### WORK INSTRUCTION
Copy nothing from the entries below except the lines from the one containing "brown mug: 0 -> 2" through the one containing "purple mug: 5 -> 7", and copy those exactly.

### RECORDS TO USE
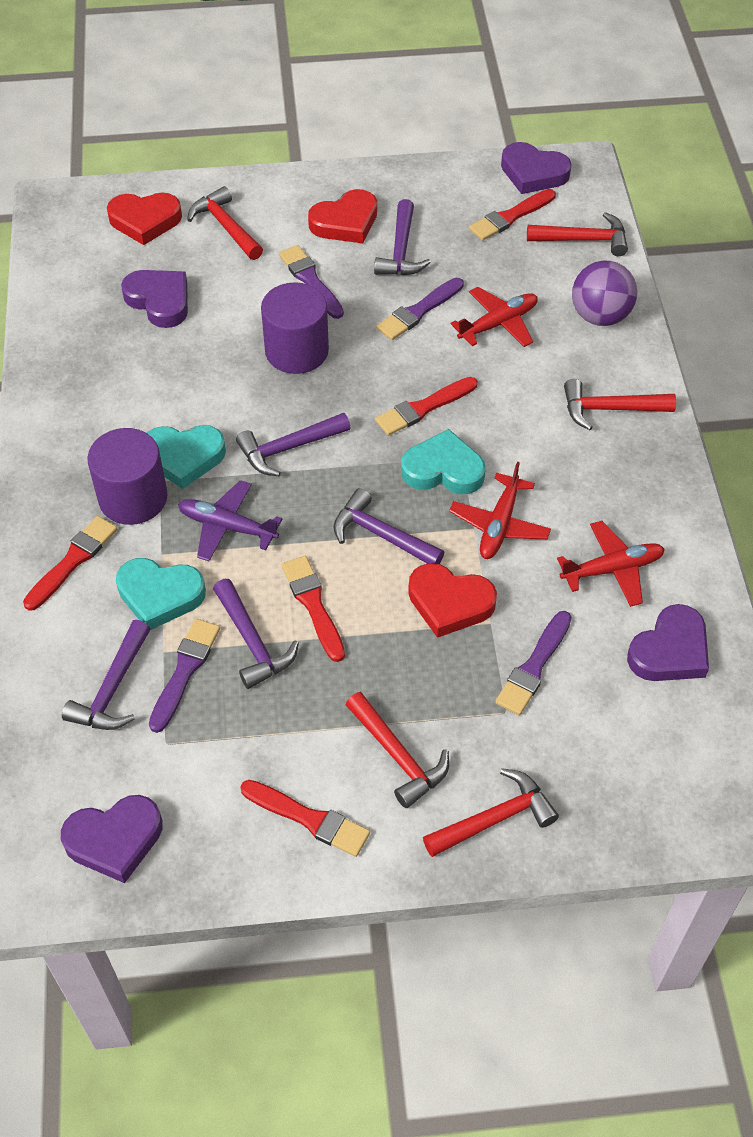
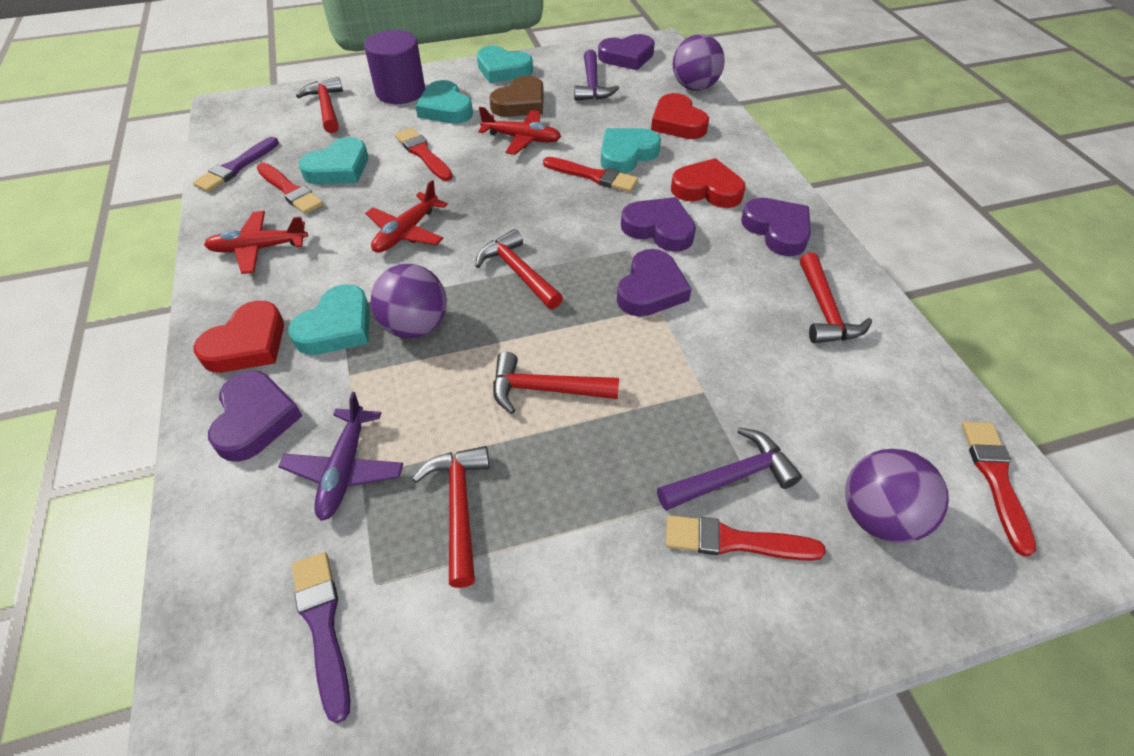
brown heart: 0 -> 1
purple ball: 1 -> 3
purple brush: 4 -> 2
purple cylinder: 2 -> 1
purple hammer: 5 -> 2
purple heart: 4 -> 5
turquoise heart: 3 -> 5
--
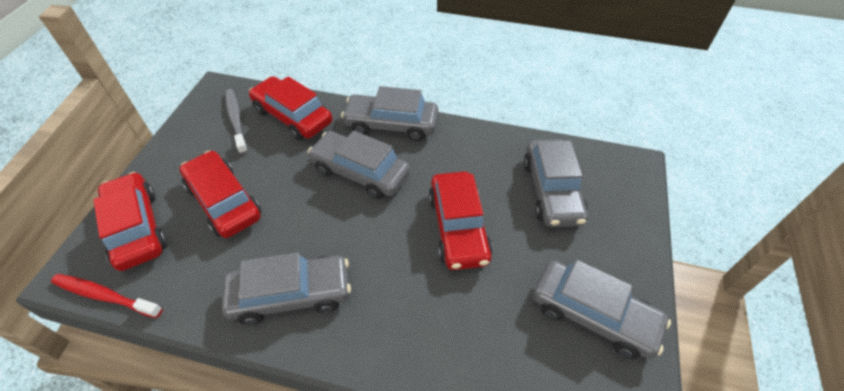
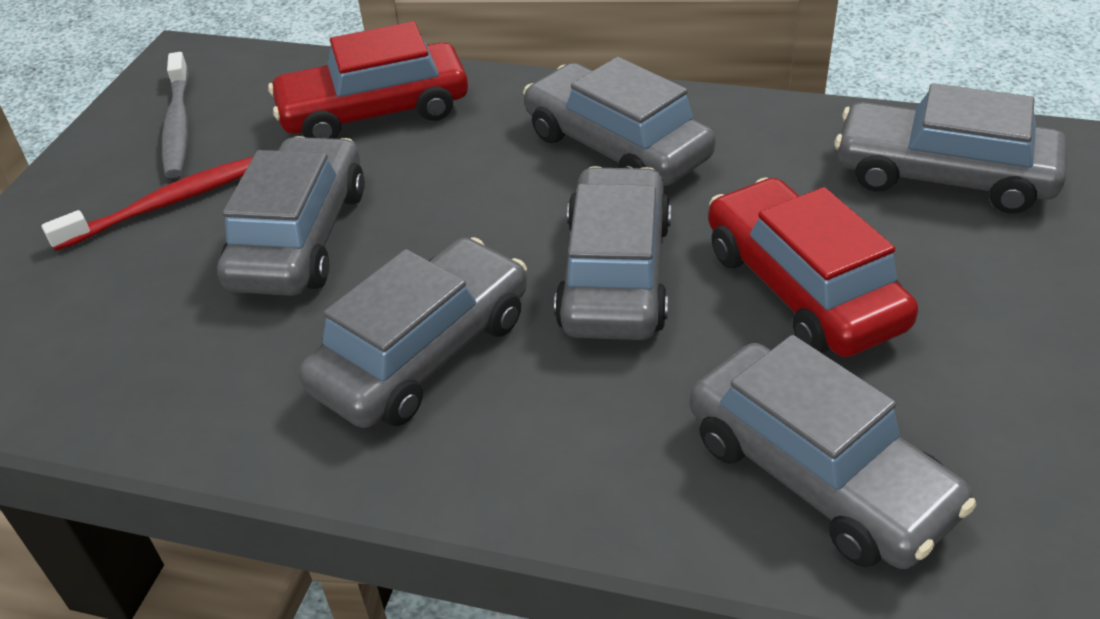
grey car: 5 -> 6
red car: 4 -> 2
...
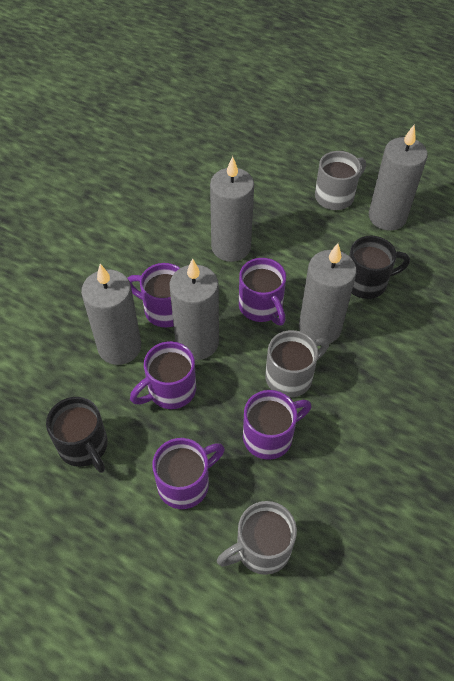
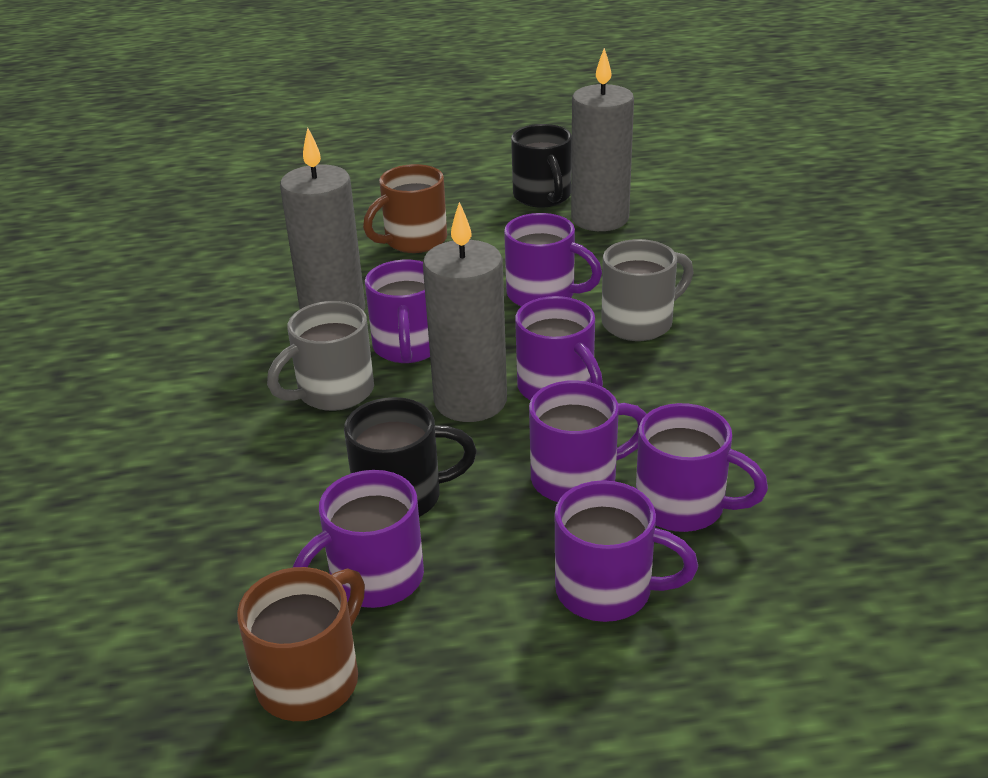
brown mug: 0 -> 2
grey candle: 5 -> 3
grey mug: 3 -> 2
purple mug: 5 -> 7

### ANSWER TO THE PROBLEM
brown mug: 0 -> 2
grey candle: 5 -> 3
grey mug: 3 -> 2
purple mug: 5 -> 7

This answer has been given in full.